Object change descriptions
######

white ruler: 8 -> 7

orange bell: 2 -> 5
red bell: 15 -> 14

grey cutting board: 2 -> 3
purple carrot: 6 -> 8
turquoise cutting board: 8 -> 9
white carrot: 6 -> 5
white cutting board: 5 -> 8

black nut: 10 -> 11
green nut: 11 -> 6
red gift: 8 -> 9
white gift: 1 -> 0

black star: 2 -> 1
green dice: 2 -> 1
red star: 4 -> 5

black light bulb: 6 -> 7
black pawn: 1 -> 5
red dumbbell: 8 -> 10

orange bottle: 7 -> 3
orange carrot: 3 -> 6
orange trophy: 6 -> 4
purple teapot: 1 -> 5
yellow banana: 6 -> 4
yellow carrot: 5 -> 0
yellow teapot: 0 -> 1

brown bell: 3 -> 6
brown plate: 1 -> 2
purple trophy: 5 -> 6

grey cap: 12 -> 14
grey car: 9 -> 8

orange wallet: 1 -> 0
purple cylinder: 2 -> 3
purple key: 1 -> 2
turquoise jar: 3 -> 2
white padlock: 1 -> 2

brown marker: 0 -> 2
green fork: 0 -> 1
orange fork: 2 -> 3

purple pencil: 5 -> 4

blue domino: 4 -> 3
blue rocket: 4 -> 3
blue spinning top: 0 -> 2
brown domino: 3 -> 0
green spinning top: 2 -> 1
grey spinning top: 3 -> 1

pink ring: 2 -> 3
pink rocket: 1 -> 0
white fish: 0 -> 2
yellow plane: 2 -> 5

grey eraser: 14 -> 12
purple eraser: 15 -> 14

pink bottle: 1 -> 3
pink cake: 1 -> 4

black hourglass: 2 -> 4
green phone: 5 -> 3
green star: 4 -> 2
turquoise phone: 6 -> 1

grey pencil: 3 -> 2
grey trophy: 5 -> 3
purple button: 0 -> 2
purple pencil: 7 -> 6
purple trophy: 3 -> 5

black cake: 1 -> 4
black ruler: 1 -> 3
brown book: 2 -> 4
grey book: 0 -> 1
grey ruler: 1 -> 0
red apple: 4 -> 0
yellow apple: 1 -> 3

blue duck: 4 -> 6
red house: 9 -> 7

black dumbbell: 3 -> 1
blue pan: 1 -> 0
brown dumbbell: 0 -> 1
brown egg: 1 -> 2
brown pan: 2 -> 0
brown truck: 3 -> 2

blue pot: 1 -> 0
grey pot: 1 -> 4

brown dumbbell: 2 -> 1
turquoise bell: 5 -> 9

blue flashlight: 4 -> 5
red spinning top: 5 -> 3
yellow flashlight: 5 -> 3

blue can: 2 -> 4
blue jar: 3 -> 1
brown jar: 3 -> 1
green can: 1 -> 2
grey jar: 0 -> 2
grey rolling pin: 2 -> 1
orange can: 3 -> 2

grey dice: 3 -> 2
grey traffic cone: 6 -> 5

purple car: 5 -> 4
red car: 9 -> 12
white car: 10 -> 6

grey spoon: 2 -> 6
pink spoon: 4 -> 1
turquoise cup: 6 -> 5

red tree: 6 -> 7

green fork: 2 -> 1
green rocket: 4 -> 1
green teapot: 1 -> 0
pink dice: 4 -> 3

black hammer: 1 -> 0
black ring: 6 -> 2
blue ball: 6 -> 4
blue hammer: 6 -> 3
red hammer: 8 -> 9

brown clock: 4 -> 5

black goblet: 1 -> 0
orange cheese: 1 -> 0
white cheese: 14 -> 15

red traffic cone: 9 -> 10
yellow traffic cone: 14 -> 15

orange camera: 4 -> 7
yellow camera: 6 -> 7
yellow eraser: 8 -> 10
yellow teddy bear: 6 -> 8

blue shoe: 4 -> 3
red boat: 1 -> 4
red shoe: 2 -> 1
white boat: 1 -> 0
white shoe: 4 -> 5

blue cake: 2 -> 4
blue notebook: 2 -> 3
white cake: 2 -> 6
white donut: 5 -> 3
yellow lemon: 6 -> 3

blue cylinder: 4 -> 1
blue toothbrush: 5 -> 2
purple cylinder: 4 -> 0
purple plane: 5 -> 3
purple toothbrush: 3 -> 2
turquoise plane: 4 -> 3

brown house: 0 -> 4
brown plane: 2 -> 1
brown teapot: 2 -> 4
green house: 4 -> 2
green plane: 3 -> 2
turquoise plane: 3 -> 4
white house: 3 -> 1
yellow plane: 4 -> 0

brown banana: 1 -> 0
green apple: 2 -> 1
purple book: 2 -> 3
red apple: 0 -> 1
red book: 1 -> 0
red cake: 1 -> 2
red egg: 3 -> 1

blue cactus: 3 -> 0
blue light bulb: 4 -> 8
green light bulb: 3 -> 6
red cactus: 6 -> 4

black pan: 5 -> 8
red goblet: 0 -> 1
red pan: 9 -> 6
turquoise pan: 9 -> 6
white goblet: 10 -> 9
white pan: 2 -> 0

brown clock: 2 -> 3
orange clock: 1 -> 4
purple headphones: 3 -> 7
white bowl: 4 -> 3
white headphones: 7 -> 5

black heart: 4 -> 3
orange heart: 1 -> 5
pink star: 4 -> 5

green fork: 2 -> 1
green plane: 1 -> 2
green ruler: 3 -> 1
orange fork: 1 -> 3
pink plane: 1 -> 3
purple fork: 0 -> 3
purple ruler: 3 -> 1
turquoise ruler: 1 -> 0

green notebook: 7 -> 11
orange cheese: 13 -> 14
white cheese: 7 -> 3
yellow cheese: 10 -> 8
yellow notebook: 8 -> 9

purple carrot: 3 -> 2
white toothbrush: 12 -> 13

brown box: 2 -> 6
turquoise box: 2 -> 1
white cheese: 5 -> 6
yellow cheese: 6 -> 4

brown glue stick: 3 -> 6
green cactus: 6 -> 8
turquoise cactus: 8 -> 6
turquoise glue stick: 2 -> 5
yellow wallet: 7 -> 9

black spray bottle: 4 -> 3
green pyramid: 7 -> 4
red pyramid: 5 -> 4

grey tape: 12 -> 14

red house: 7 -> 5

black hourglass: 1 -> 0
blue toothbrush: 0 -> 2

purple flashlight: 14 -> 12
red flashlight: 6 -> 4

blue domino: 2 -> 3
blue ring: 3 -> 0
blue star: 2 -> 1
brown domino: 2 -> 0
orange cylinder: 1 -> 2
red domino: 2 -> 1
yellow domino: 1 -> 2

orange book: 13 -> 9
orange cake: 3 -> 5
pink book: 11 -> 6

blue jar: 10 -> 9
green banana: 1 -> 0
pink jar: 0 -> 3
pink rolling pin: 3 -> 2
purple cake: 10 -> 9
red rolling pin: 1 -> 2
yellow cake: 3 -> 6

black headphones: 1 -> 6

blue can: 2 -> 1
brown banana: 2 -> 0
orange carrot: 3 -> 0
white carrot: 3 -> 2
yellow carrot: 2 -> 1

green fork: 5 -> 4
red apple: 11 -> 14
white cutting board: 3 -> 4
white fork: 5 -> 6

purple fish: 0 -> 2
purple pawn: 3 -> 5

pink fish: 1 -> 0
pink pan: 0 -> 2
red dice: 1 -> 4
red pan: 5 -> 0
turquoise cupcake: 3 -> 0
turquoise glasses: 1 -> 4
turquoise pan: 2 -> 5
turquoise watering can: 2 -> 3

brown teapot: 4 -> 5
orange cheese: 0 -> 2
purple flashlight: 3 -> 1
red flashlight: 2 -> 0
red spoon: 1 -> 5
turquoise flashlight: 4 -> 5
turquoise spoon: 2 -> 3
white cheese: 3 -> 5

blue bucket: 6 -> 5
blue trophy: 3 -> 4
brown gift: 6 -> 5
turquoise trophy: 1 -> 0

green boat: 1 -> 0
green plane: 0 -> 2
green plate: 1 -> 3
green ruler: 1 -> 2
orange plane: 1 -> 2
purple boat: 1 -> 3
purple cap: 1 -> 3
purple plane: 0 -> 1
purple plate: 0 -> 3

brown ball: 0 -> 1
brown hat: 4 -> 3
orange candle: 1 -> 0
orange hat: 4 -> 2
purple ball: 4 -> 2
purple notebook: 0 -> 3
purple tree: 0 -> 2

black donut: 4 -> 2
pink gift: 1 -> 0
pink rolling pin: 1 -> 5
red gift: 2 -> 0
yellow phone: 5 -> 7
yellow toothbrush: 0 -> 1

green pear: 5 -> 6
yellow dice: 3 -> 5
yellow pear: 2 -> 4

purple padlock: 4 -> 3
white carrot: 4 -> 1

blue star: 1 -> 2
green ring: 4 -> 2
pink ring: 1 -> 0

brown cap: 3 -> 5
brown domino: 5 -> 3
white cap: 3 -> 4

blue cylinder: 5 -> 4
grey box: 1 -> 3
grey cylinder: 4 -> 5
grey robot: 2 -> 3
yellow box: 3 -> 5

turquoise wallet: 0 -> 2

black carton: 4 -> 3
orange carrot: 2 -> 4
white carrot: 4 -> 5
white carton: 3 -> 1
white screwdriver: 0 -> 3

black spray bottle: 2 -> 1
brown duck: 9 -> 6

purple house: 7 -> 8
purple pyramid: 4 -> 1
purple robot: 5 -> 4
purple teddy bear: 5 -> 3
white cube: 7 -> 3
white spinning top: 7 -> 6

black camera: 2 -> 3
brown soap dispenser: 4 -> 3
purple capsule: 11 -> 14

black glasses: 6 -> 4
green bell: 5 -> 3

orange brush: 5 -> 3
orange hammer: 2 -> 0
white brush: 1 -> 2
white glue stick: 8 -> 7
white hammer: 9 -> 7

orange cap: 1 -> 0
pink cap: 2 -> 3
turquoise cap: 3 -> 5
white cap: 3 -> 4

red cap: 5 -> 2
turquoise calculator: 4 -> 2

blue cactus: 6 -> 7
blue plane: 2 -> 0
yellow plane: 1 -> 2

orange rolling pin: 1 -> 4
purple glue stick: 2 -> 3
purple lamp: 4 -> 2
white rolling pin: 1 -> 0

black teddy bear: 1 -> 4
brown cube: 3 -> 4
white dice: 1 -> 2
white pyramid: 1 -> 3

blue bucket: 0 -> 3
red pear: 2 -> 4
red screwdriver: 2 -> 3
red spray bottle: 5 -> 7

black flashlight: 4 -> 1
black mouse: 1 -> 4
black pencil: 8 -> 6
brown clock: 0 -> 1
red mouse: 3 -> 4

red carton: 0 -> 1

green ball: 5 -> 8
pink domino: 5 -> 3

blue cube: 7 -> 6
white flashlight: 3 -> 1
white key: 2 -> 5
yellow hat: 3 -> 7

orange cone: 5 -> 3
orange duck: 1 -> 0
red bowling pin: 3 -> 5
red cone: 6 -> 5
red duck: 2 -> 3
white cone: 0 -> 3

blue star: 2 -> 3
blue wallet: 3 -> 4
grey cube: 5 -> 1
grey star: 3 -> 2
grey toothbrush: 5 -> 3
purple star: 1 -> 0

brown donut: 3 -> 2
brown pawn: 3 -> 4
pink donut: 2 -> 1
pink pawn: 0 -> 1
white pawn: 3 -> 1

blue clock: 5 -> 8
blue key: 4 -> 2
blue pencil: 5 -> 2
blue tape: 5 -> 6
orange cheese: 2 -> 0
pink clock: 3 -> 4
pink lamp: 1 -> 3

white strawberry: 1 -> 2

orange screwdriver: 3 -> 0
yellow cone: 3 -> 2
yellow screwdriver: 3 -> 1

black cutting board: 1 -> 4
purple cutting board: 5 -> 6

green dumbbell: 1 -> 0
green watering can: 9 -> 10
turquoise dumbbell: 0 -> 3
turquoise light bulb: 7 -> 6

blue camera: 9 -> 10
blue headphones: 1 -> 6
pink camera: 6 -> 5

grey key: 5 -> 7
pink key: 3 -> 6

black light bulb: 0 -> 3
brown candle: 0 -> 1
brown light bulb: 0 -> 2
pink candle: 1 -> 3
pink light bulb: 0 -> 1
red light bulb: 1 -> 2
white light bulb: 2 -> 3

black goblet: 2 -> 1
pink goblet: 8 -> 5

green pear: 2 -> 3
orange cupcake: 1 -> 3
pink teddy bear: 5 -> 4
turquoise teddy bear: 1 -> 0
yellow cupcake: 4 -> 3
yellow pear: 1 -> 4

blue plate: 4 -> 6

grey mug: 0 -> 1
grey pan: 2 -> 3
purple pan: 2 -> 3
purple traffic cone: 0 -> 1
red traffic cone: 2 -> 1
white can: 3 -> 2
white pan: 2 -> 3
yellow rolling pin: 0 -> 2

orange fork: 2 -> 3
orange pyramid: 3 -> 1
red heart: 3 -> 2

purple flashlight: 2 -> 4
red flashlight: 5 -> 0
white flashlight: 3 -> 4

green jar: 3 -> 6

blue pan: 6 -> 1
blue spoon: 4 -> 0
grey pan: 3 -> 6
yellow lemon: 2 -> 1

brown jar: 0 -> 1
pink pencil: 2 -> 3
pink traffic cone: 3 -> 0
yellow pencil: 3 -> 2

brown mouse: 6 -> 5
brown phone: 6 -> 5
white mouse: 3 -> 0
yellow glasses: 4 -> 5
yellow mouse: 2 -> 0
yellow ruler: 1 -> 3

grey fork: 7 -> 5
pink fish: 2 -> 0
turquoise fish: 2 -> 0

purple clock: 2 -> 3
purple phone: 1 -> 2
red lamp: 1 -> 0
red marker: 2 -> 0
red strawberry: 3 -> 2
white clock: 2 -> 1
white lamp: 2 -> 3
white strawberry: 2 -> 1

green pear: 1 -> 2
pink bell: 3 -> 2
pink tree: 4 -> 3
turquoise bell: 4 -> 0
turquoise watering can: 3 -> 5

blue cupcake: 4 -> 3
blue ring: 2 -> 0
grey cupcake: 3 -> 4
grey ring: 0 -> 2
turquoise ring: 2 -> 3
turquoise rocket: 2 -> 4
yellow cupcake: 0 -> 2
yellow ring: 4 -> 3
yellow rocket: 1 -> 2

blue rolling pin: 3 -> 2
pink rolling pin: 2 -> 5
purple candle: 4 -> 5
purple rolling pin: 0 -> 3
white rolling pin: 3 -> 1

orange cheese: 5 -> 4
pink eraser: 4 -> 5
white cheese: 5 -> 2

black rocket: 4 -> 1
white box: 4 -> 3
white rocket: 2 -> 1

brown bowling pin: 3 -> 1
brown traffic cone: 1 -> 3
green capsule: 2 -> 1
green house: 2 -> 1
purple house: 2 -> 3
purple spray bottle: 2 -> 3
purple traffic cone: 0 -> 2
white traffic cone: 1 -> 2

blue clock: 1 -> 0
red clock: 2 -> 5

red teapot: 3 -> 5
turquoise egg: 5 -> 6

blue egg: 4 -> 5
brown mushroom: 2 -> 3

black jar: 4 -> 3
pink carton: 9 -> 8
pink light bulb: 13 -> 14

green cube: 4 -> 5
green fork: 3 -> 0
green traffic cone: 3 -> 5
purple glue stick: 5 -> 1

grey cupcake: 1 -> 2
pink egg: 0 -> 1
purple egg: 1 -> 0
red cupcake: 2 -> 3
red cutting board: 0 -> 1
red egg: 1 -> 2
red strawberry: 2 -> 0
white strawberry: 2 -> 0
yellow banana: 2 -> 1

######

• [ABOUT THIS TASK] Take the lines above from the one containing "brown pawn: 3 -> 4" down to the one containing "grey key: 5 -> 7", and transcribe them exactly, both ends included.

• [TASK SOLUTION]
brown pawn: 3 -> 4
pink donut: 2 -> 1
pink pawn: 0 -> 1
white pawn: 3 -> 1

blue clock: 5 -> 8
blue key: 4 -> 2
blue pencil: 5 -> 2
blue tape: 5 -> 6
orange cheese: 2 -> 0
pink clock: 3 -> 4
pink lamp: 1 -> 3

white strawberry: 1 -> 2

orange screwdriver: 3 -> 0
yellow cone: 3 -> 2
yellow screwdriver: 3 -> 1

black cutting board: 1 -> 4
purple cutting board: 5 -> 6

green dumbbell: 1 -> 0
green watering can: 9 -> 10
turquoise dumbbell: 0 -> 3
turquoise light bulb: 7 -> 6

blue camera: 9 -> 10
blue headphones: 1 -> 6
pink camera: 6 -> 5

grey key: 5 -> 7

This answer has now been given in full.